[Scene image comparisons]
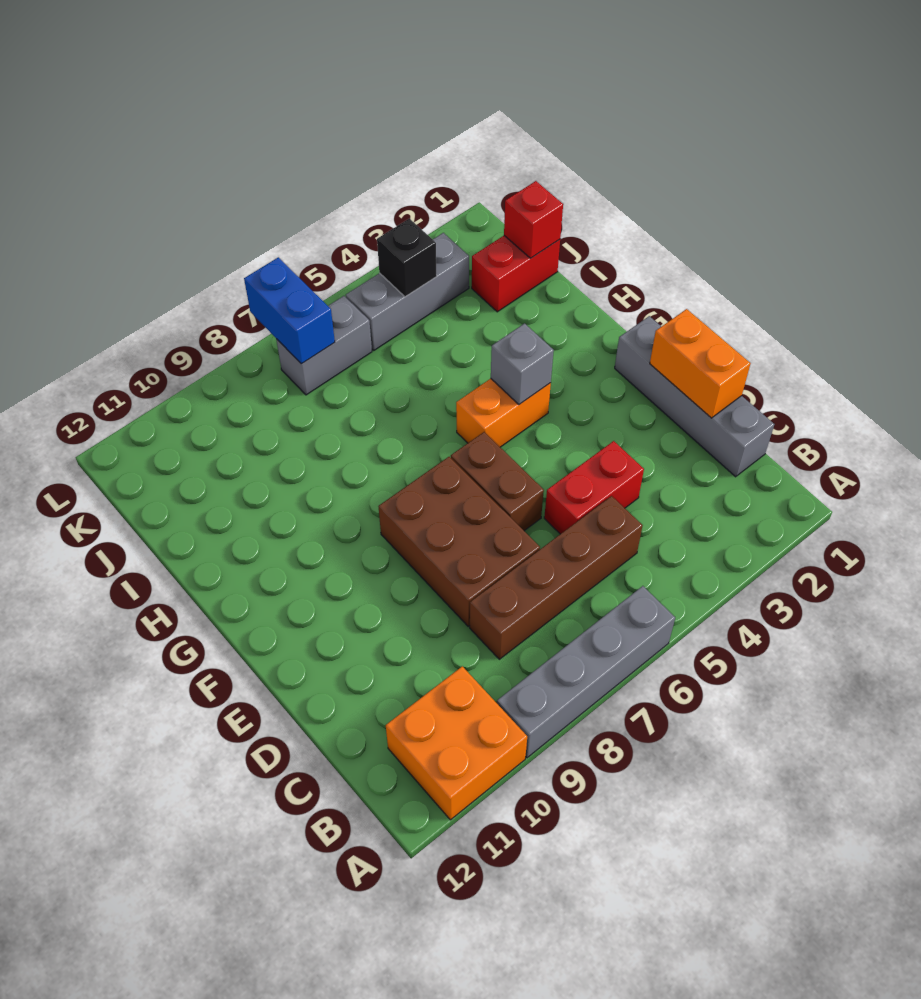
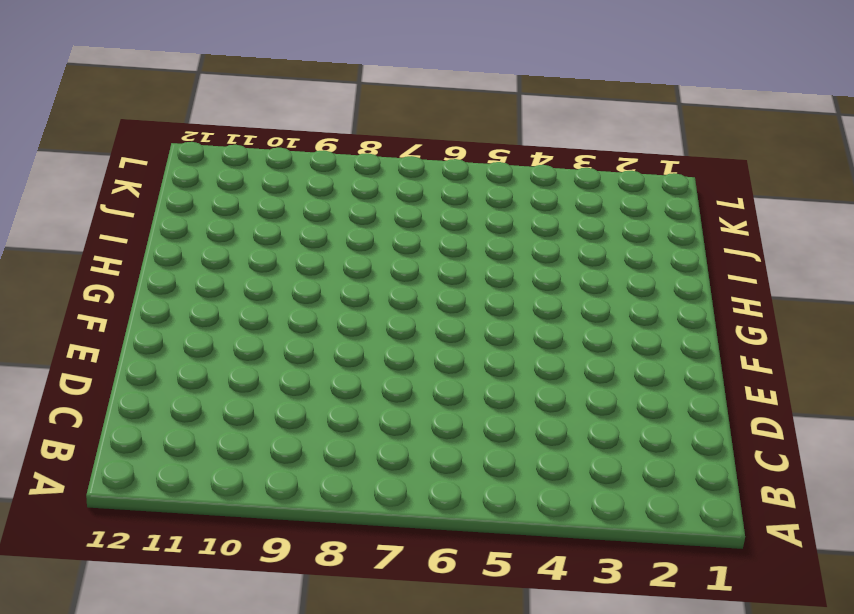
none -> grey brick A6:A9 level 1
none -> orange brick A10:B11 level 1
none -> grey brick C1:F1 level 1

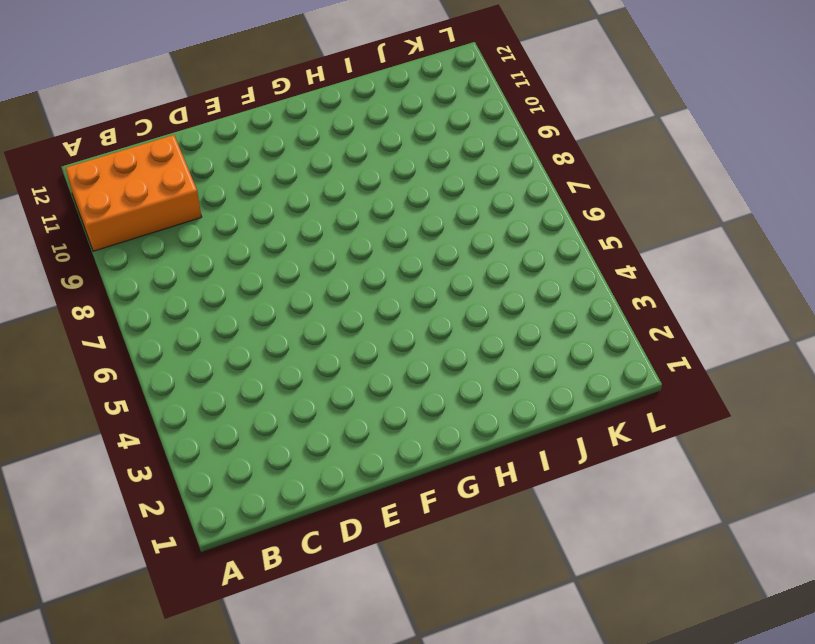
orange brick A10:C11 level 1 -> orange brick A10:B11 level 1
none -> grey brick A6:A9 level 1
none -> grey brick C1:F1 level 1
none -> brown brick C5:C8 level 1

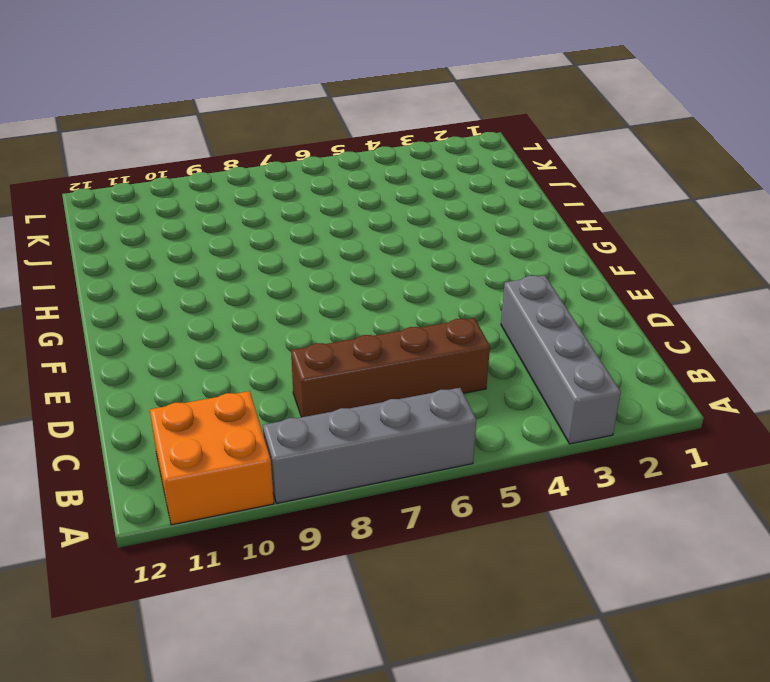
grey brick A3:D3 level 1 -> grey brick C1:F1 level 1
none -> red brick D4:D5 level 1
none -> brown brick D7:F8 level 1
none -> brown brick E6:F6 level 1

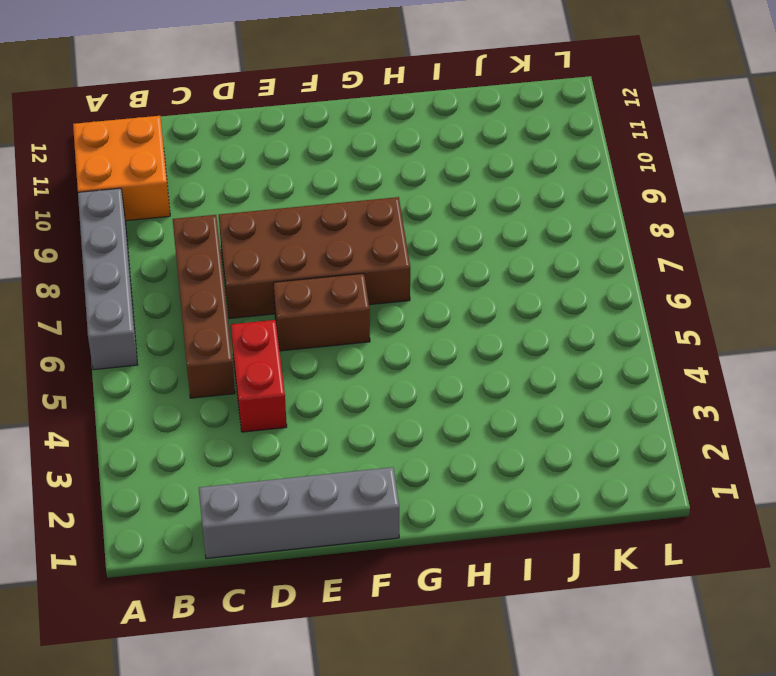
brown brick D7:G8 level 1 -> brown brick D7:F8 level 1
none -> orange brick G4:G5 level 1
none -> red brick J1:J2 level 1
none -> grey brick K3:K5 level 1

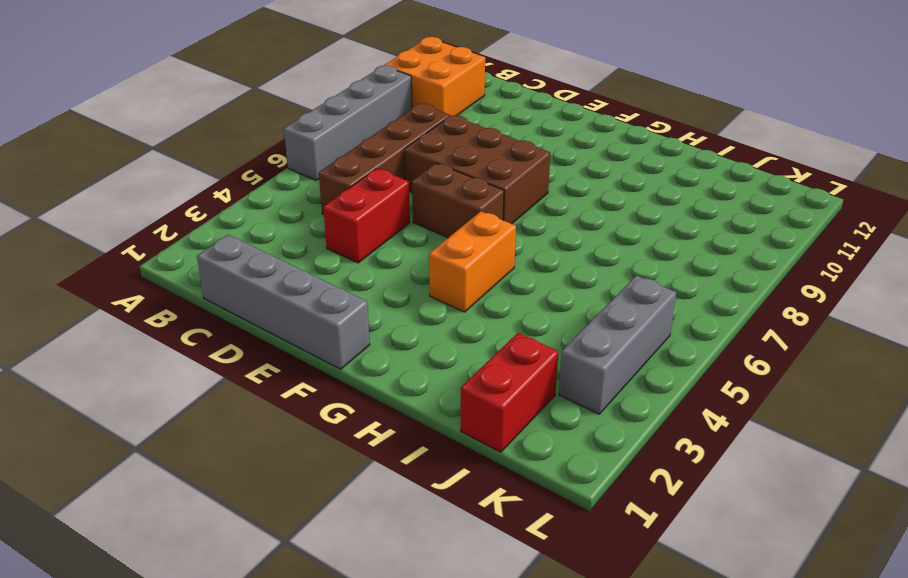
none -> grey brick K6:K7 level 1
none -> orange brick D1:E1 level 2
none -> grey brick G4 level 2

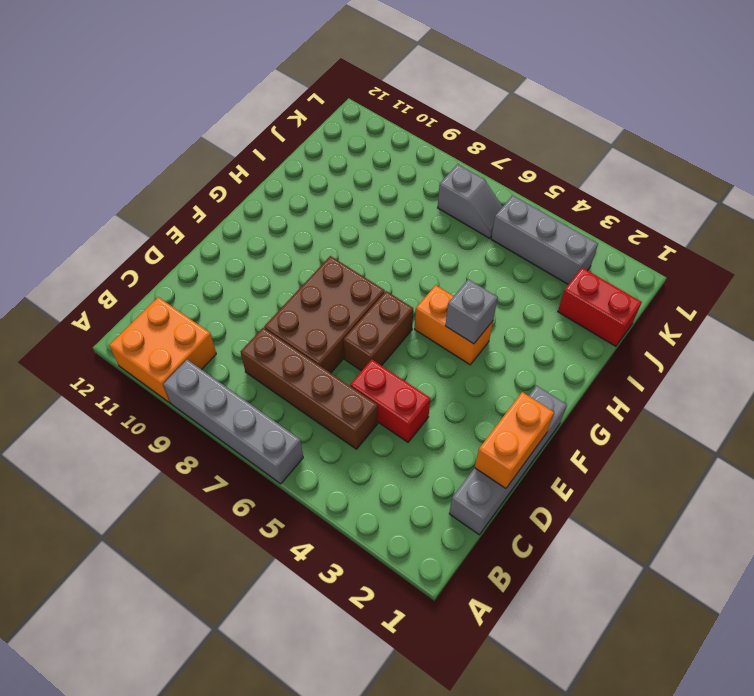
grey slope K6:K7 level 1 top 7 -> grey brick K6:K7 level 1
none -> red brick J1 level 2
none -> black brick K4 level 2
none -> blue brick K7:L7 level 2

- Task to complete
From the data, pick out every line that includes "orange".

- Reply
none -> orange brick A10:B11 level 1
orange brick A10:C11 level 1 -> orange brick A10:B11 level 1
none -> orange brick G4:G5 level 1
none -> orange brick D1:E1 level 2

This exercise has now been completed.